Retype all of the data below word for word, keeping every line, number, and punctuation mark unchanged.

— START THE RECORDS —

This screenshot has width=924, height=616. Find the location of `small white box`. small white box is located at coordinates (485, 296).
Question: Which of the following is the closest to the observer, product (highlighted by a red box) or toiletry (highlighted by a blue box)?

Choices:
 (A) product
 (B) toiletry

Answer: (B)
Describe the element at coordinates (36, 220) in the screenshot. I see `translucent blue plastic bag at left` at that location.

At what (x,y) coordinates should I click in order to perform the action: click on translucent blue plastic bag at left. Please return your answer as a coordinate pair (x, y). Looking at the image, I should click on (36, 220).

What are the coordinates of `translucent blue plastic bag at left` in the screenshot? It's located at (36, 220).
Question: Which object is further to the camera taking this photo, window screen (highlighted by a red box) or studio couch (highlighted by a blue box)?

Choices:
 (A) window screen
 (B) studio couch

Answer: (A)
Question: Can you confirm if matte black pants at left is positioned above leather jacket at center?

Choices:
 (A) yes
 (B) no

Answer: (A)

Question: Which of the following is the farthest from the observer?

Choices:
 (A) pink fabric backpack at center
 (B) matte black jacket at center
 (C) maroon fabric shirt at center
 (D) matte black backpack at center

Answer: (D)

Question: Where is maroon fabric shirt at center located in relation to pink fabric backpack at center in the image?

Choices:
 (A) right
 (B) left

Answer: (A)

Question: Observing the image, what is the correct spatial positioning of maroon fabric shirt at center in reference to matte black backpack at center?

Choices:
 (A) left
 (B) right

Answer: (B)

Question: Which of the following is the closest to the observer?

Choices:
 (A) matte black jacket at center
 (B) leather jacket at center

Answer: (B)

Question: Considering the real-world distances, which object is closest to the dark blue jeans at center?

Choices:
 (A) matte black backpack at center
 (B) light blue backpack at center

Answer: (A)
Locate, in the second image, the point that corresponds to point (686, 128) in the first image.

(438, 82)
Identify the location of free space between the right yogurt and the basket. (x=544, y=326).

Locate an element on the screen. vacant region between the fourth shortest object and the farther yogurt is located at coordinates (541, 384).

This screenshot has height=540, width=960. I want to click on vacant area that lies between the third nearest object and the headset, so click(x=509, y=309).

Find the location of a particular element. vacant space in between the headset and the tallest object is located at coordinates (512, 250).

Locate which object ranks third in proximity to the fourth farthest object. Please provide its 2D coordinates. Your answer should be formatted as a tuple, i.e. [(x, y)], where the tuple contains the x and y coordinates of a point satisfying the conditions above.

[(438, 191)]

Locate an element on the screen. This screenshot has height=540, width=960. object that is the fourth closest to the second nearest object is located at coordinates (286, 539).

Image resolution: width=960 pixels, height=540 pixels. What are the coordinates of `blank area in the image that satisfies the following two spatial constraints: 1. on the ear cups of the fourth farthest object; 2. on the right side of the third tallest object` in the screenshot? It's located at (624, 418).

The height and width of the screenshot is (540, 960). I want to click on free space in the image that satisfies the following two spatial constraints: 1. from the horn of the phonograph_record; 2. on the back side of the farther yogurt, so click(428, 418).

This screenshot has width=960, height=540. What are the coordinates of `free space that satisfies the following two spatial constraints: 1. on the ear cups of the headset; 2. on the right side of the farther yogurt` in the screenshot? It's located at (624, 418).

— END THE RECORDS —

● WRITTEN REPLY
This screenshot has width=924, height=616. Find the location of `small white box`. small white box is located at coordinates (485, 296).
Question: Which of the following is the closest to the observer, product (highlighted by a red box) or toiletry (highlighted by a blue box)?

Choices:
 (A) product
 (B) toiletry

Answer: (B)
Describe the element at coordinates (36, 220) in the screenshot. I see `translucent blue plastic bag at left` at that location.

At what (x,y) coordinates should I click in order to perform the action: click on translucent blue plastic bag at left. Please return your answer as a coordinate pair (x, y). Looking at the image, I should click on (36, 220).

What are the coordinates of `translucent blue plastic bag at left` in the screenshot? It's located at (36, 220).
Question: Which object is further to the camera taking this photo, window screen (highlighted by a red box) or studio couch (highlighted by a blue box)?

Choices:
 (A) window screen
 (B) studio couch

Answer: (A)
Question: Can you confirm if matte black pants at left is positioned above leather jacket at center?

Choices:
 (A) yes
 (B) no

Answer: (A)

Question: Which of the following is the farthest from the observer?

Choices:
 (A) pink fabric backpack at center
 (B) matte black jacket at center
 (C) maroon fabric shirt at center
 (D) matte black backpack at center

Answer: (D)

Question: Where is maroon fabric shirt at center located in relation to pink fabric backpack at center in the image?

Choices:
 (A) right
 (B) left

Answer: (A)

Question: Observing the image, what is the correct spatial positioning of maroon fabric shirt at center in reference to matte black backpack at center?

Choices:
 (A) left
 (B) right

Answer: (B)

Question: Which of the following is the closest to the observer?

Choices:
 (A) matte black jacket at center
 (B) leather jacket at center

Answer: (B)

Question: Considering the real-world distances, which object is closest to the dark blue jeans at center?

Choices:
 (A) matte black backpack at center
 (B) light blue backpack at center

Answer: (A)
Locate, in the second image, the point that corresponds to point (686, 128) in the first image.

(438, 82)
Identify the location of free space between the right yogurt and the basket. (x=544, y=326).

Locate an element on the screen. vacant region between the fourth shortest object and the farther yogurt is located at coordinates (541, 384).

This screenshot has height=540, width=960. I want to click on vacant area that lies between the third nearest object and the headset, so click(x=509, y=309).

Find the location of a particular element. vacant space in between the headset and the tallest object is located at coordinates (512, 250).

Locate which object ranks third in proximity to the fourth farthest object. Please provide its 2D coordinates. Your answer should be formatted as a tuple, i.e. [(x, y)], where the tuple contains the x and y coordinates of a point satisfying the conditions above.

[(438, 191)]

Locate an element on the screen. This screenshot has height=540, width=960. object that is the fourth closest to the second nearest object is located at coordinates (286, 539).

Image resolution: width=960 pixels, height=540 pixels. What are the coordinates of `blank area in the image that satisfies the following two spatial constraints: 1. on the ear cups of the fourth farthest object; 2. on the right side of the third tallest object` in the screenshot? It's located at (624, 418).

The height and width of the screenshot is (540, 960). I want to click on free space in the image that satisfies the following two spatial constraints: 1. from the horn of the phonograph_record; 2. on the back side of the farther yogurt, so click(428, 418).

This screenshot has width=960, height=540. What are the coordinates of `free space that satisfies the following two spatial constraints: 1. on the ear cups of the headset; 2. on the right side of the farther yogurt` in the screenshot? It's located at (624, 418).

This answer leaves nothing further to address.